Since the records include pictures, leave those out while you reproduce exactly and only the lines from the one containing "camera: 135 degrees left, 5 degrees down" through the one containing "(675, 164) = (333, 136): black star -> none", inclusive.

########

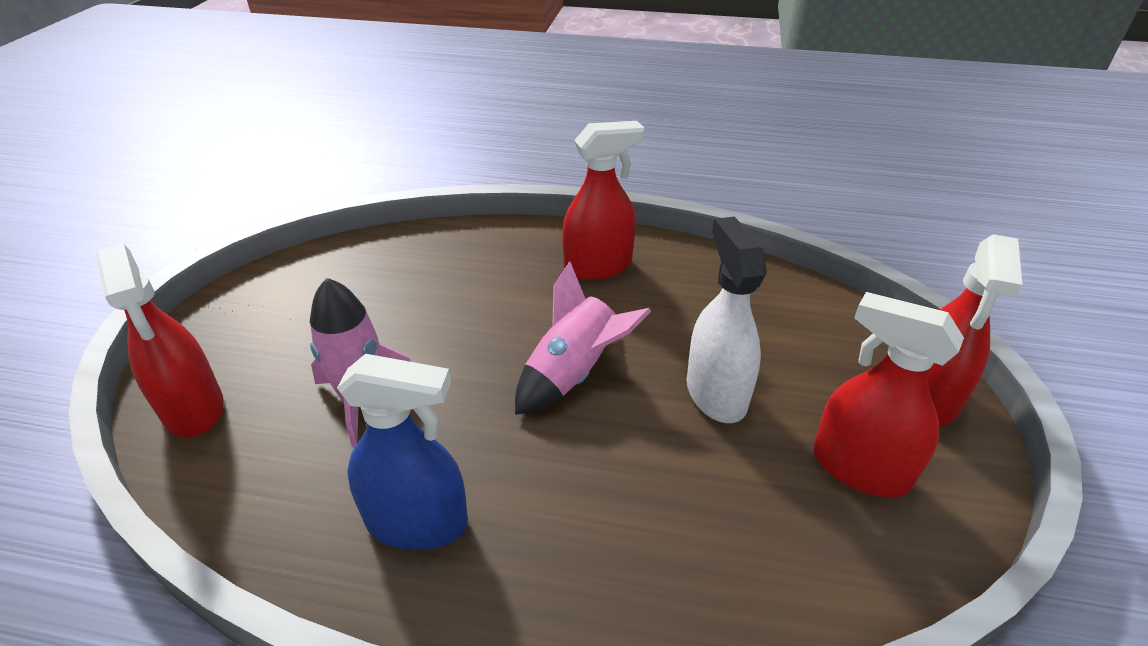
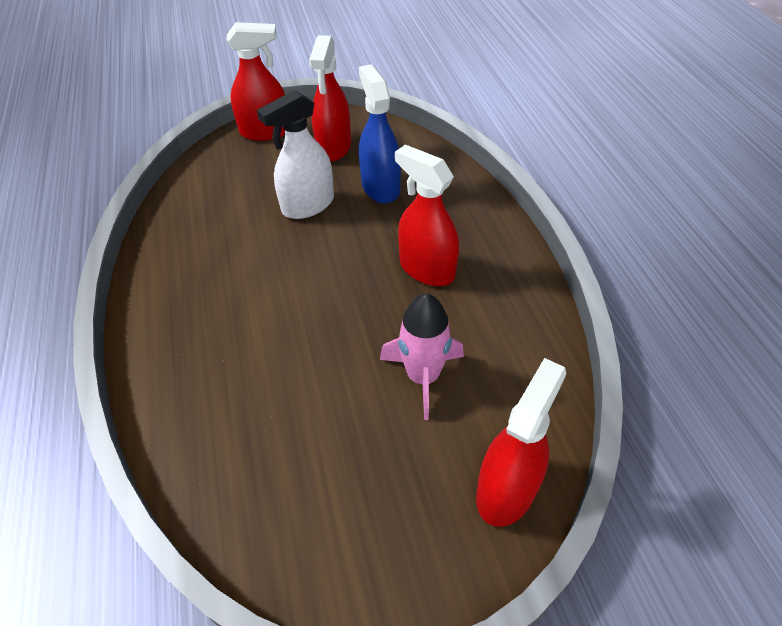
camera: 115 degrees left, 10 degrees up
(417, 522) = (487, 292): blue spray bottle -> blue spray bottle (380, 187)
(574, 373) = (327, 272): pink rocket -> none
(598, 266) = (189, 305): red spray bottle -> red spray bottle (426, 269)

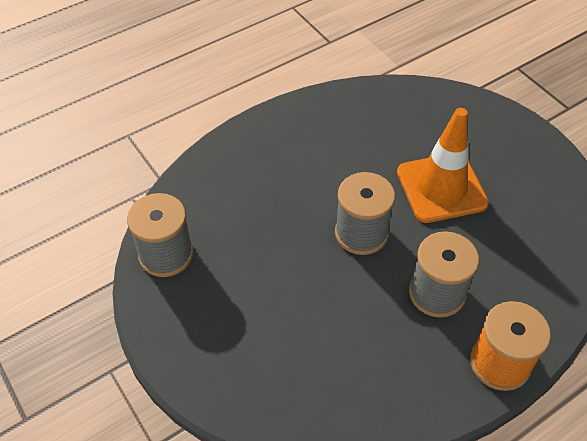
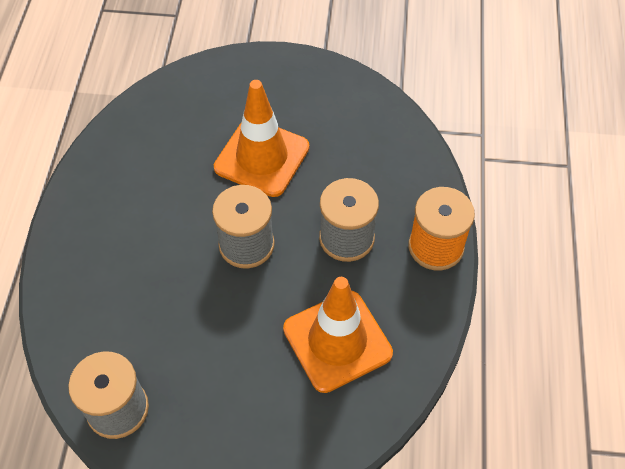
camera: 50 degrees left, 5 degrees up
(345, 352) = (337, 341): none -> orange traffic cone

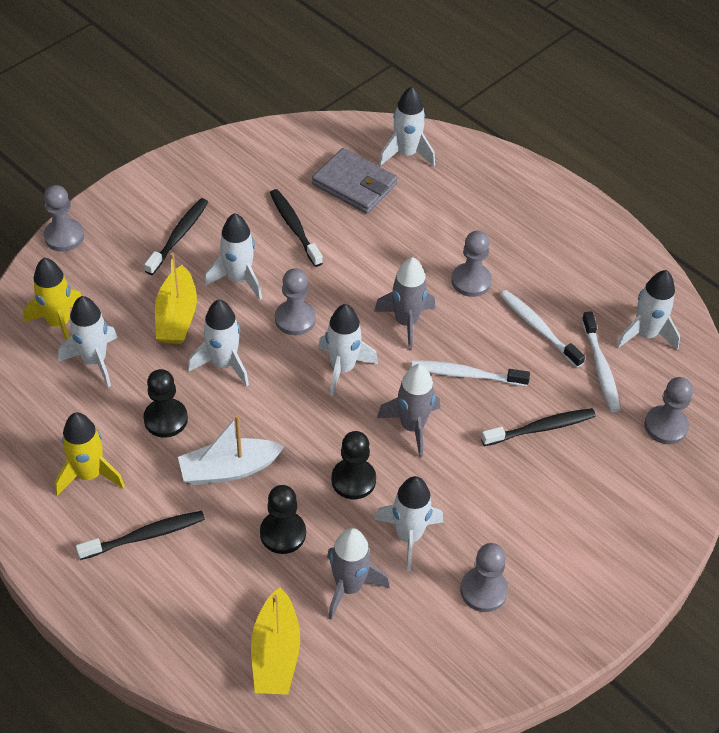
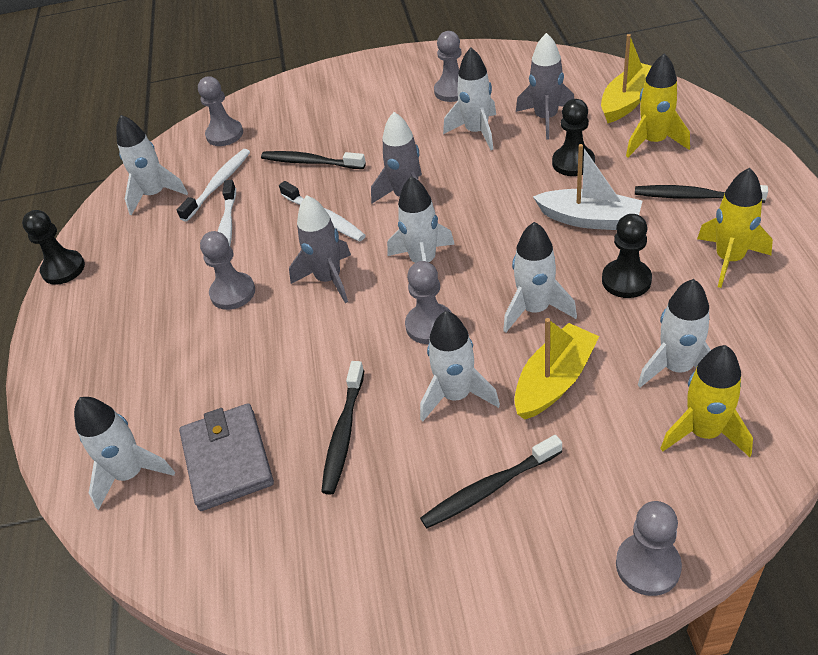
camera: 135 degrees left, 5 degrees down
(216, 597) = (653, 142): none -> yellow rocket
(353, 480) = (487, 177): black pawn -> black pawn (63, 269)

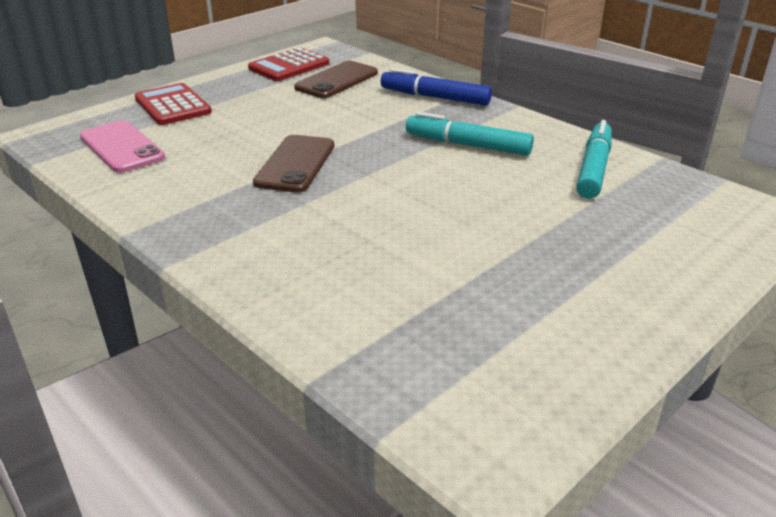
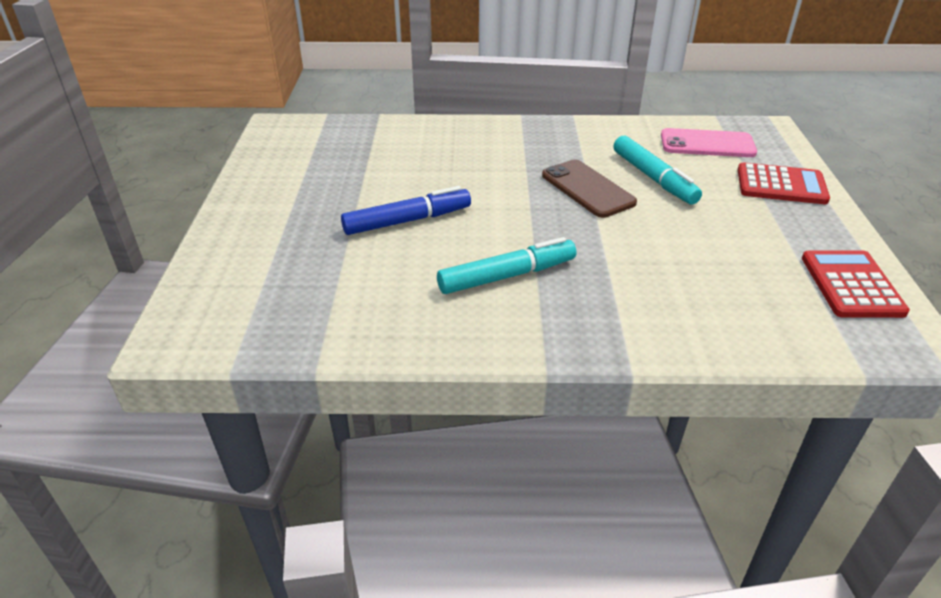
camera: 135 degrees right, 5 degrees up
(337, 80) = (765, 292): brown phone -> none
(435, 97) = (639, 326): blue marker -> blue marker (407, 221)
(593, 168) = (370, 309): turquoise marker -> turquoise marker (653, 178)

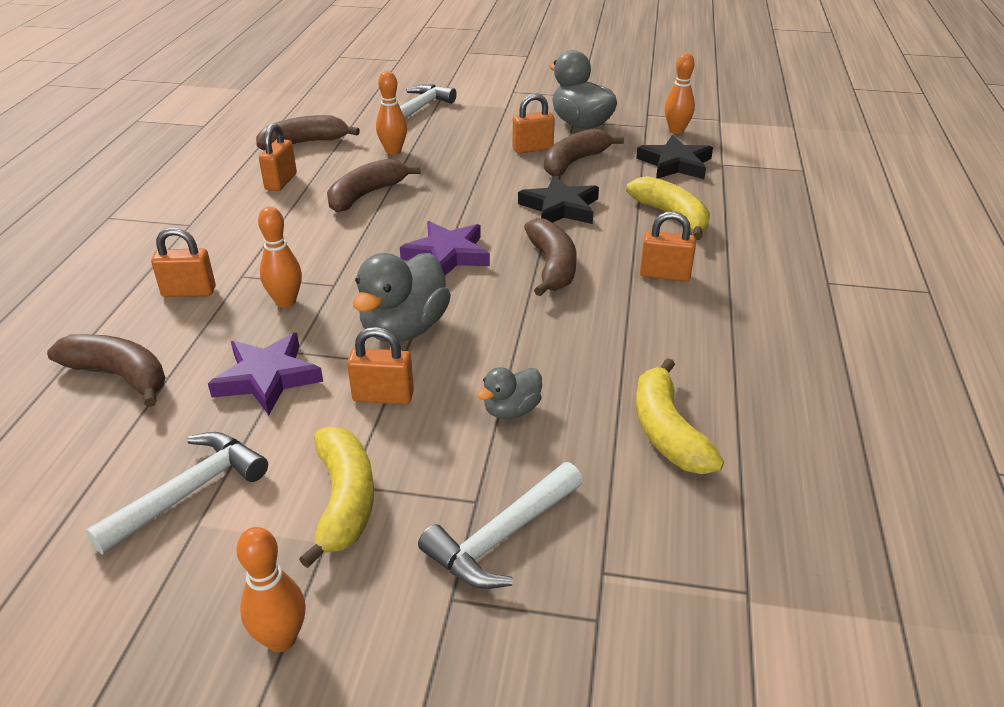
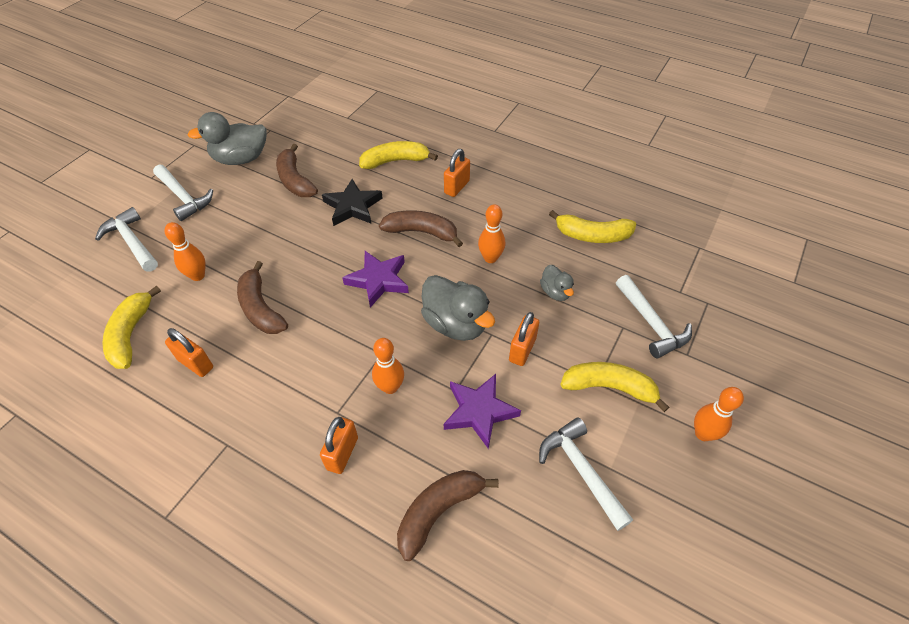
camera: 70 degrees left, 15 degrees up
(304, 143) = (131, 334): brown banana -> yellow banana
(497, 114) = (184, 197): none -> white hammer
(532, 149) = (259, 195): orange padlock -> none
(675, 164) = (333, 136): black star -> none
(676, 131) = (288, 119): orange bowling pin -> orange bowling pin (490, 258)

########

- RESPONSE BELOW:
camera: 135 degrees left, 5 degrees down
(216, 597) = (653, 142): none -> yellow rocket
(353, 480) = (487, 177): black pawn -> black pawn (63, 269)

camera: 135 degrees right, 5 degrees up
(337, 80) = (765, 292): brown phone -> none
(435, 97) = (639, 326): blue marker -> blue marker (407, 221)
(593, 168) = (370, 309): turquoise marker -> turquoise marker (653, 178)

camera: 70 degrees left, 15 degrees up
(304, 143) = (131, 334): brown banana -> yellow banana
(497, 114) = (184, 197): none -> white hammer
(532, 149) = (259, 195): orange padlock -> none
(675, 164) = (333, 136): black star -> none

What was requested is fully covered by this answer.